• [Exercise aim]: Copy out every line from the records that includes "residential".

[Saved data entries]
———

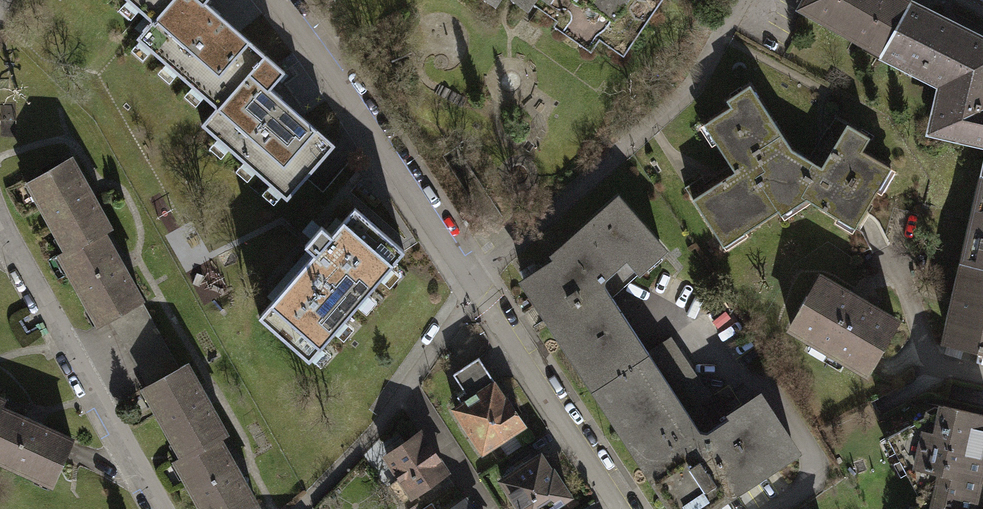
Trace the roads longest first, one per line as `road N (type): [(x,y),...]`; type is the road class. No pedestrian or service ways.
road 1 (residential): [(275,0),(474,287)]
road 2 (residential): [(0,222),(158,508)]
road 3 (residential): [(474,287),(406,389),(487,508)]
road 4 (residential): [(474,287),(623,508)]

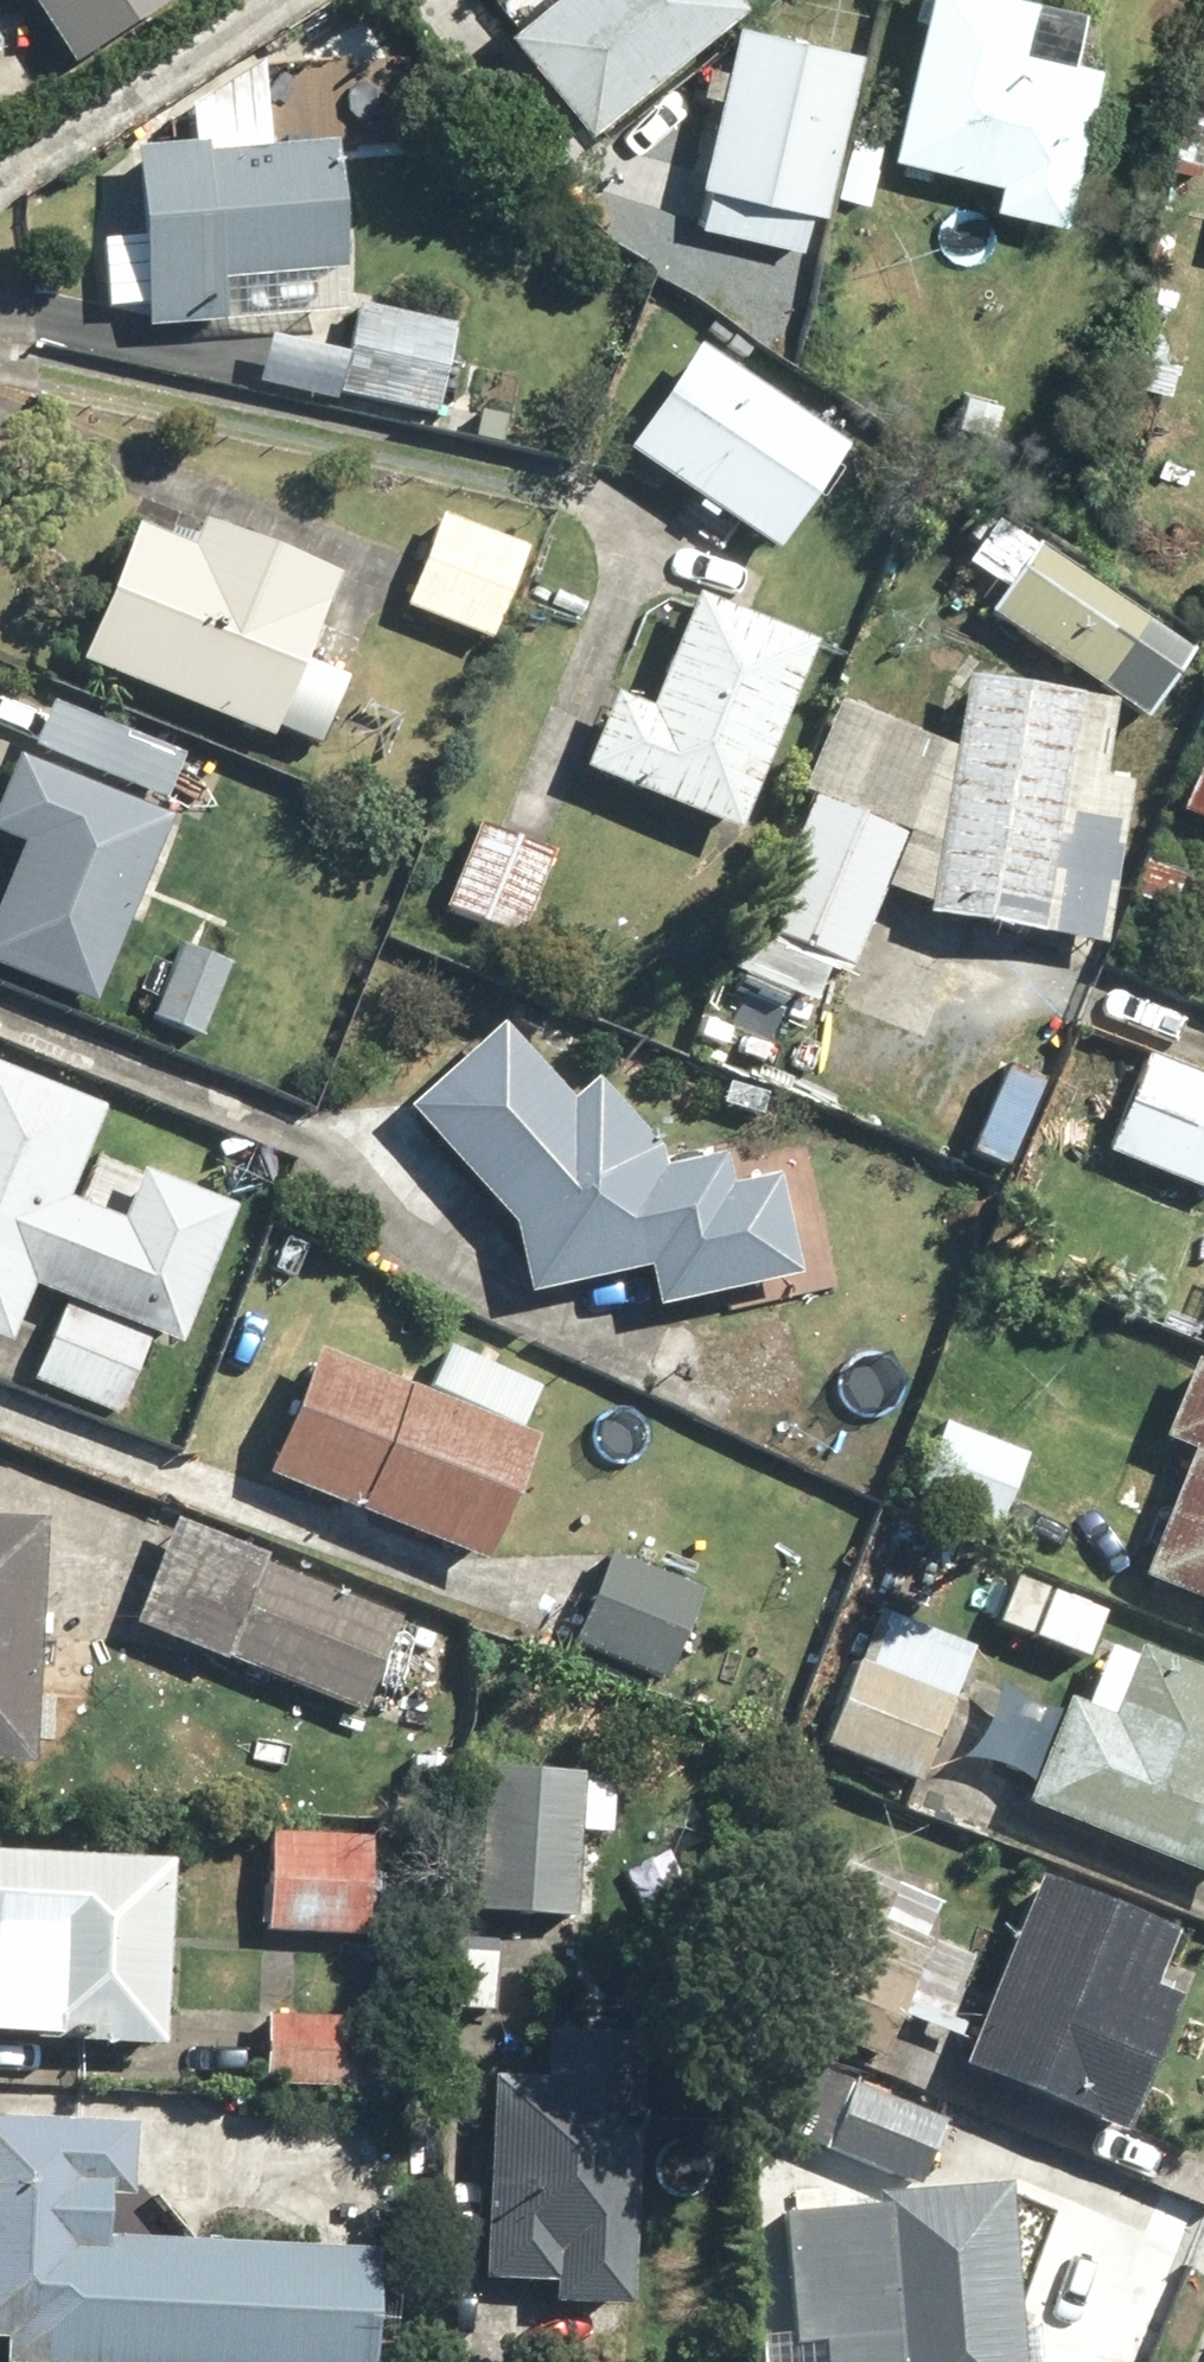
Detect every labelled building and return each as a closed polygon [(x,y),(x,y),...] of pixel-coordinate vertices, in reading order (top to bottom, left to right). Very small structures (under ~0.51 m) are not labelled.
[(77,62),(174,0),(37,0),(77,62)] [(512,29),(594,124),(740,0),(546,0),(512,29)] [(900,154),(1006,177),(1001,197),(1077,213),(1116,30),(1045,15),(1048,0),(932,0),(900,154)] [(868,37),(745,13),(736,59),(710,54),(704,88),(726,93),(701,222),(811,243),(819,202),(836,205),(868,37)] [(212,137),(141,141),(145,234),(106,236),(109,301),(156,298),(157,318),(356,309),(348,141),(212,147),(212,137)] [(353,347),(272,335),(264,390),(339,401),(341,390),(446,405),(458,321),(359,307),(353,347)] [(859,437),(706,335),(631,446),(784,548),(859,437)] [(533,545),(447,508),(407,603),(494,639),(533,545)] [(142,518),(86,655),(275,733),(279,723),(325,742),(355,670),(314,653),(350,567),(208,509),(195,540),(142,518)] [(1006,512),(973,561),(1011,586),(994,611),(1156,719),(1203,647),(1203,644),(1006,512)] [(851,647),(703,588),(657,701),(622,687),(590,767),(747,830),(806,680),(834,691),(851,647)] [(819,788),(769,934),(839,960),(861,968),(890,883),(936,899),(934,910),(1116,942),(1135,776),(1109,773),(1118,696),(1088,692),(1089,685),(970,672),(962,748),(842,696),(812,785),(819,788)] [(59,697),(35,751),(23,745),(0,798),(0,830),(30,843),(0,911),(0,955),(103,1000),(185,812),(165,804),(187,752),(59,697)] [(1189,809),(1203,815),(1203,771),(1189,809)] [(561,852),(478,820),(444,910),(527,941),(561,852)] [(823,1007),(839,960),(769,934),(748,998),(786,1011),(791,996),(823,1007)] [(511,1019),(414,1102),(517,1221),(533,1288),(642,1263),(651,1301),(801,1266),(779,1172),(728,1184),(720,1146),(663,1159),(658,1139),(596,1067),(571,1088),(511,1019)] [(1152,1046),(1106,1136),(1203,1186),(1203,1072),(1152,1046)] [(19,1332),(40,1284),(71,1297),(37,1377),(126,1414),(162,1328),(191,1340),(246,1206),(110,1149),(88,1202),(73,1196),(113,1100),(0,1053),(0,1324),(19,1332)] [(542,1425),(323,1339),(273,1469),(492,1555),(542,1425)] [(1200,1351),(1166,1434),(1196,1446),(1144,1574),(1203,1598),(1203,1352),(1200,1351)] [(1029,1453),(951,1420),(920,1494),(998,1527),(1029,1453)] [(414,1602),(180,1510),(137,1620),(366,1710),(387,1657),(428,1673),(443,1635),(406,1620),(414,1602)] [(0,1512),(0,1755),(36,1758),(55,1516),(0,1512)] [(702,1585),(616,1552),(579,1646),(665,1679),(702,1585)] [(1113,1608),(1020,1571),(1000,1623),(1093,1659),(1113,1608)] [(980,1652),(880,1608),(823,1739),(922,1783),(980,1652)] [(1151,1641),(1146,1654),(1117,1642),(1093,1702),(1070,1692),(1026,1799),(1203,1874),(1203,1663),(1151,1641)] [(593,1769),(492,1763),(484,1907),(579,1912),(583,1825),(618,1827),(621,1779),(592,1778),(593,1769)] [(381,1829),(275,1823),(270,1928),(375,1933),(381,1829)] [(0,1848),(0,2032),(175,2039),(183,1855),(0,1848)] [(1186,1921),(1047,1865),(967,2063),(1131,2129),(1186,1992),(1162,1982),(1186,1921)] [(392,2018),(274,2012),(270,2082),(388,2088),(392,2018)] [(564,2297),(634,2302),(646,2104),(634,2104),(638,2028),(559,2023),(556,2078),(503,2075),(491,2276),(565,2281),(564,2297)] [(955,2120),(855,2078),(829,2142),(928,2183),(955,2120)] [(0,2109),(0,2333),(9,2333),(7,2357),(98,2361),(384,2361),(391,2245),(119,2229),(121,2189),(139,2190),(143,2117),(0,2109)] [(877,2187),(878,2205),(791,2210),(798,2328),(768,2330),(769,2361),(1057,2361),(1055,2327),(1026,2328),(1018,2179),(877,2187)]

———

• [Reply]:
road 1 (residential): [(275,0),(474,287)]
road 2 (residential): [(0,222),(158,508)]
road 3 (residential): [(474,287),(406,389),(487,508)]
road 4 (residential): [(474,287),(623,508)]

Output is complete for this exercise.